----- Data shown -----

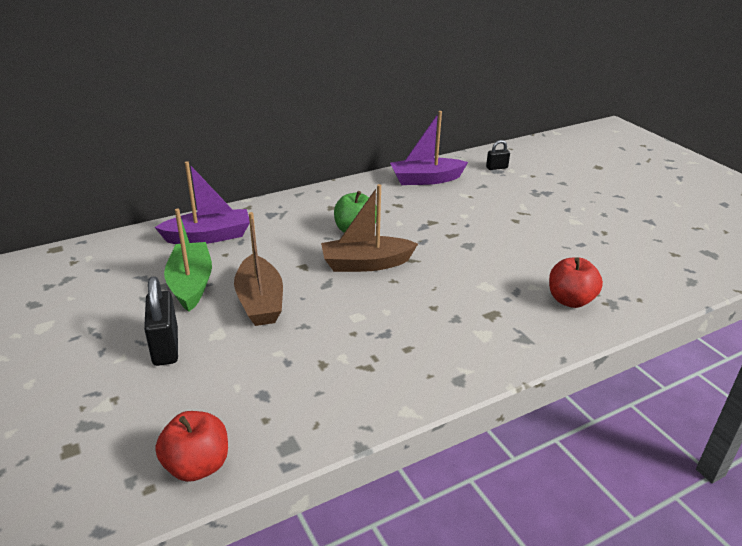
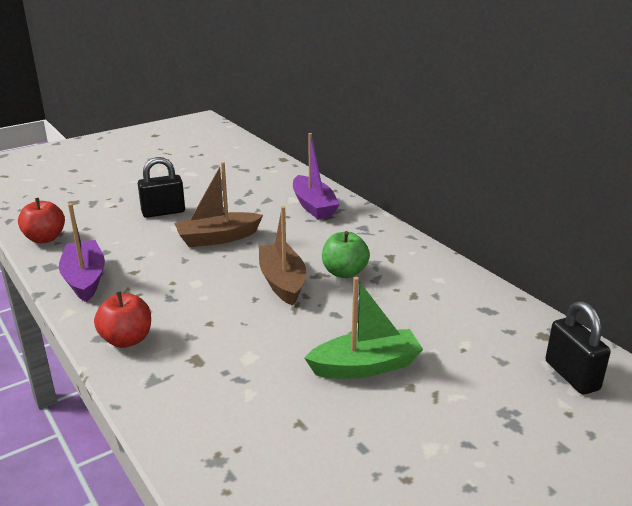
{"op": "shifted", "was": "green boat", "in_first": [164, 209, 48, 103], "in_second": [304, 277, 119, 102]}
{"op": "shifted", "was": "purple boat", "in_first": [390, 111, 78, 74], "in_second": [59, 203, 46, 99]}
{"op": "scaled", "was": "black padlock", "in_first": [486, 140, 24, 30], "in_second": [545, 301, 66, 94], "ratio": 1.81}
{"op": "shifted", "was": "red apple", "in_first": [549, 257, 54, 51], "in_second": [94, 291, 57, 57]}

-----

The copy must match the listing above exactly, except that it holds no pictures.

{"op": "shifted", "was": "green boat", "in_first": [164, 209, 48, 103], "in_second": [304, 277, 119, 102]}
{"op": "shifted", "was": "purple boat", "in_first": [390, 111, 78, 74], "in_second": [59, 203, 46, 99]}
{"op": "scaled", "was": "black padlock", "in_first": [486, 140, 24, 30], "in_second": [545, 301, 66, 94], "ratio": 1.81}
{"op": "shifted", "was": "red apple", "in_first": [549, 257, 54, 51], "in_second": [94, 291, 57, 57]}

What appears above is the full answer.